Source data:
=====
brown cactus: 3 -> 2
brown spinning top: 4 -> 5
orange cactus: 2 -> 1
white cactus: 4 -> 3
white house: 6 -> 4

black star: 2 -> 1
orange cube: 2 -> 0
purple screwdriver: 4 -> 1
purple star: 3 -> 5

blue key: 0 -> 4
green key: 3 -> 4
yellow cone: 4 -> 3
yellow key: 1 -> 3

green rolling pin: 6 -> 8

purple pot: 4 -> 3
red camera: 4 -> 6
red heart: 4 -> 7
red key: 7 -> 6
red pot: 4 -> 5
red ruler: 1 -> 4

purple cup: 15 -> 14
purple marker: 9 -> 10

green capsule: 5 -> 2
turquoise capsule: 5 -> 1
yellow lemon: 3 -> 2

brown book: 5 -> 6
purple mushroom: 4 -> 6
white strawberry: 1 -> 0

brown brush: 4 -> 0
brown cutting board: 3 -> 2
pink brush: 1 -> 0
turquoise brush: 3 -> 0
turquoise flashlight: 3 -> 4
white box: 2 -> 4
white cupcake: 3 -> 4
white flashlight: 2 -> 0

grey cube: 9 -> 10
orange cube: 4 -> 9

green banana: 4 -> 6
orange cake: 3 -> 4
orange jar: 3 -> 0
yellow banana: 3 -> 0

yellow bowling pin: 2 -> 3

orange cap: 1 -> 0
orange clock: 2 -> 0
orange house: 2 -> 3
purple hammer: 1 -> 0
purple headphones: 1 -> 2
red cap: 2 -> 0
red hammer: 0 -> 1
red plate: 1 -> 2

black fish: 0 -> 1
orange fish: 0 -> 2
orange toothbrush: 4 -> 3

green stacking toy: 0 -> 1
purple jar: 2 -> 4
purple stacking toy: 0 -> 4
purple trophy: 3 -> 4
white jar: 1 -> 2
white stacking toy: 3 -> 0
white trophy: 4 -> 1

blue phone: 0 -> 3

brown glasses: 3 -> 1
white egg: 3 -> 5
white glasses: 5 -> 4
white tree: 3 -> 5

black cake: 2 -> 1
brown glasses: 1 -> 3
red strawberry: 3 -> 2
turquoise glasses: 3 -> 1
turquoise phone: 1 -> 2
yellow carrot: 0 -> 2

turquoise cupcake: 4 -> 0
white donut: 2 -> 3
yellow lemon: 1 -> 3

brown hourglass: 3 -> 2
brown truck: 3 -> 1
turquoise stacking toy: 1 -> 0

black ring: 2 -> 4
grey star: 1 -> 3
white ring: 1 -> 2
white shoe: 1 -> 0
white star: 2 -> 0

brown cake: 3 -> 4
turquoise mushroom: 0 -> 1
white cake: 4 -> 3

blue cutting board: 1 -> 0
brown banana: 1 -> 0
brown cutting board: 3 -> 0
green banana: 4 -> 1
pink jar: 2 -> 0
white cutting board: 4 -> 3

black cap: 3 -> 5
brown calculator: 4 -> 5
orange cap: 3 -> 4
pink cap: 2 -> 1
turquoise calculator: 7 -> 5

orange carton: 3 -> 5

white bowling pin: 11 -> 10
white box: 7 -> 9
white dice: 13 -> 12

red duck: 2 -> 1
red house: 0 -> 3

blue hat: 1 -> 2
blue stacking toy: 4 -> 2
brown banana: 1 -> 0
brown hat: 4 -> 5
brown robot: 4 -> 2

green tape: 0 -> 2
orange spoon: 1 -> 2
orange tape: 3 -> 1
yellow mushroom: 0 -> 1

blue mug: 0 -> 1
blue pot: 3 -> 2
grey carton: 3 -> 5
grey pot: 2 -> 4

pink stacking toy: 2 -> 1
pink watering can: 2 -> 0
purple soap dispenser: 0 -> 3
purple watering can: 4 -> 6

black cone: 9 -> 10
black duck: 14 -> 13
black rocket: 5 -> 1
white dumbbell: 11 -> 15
=====
What is expected: Using the records above, find the number of lines that contain the string "stacking", and give that number without further comment.

Exercise response: 6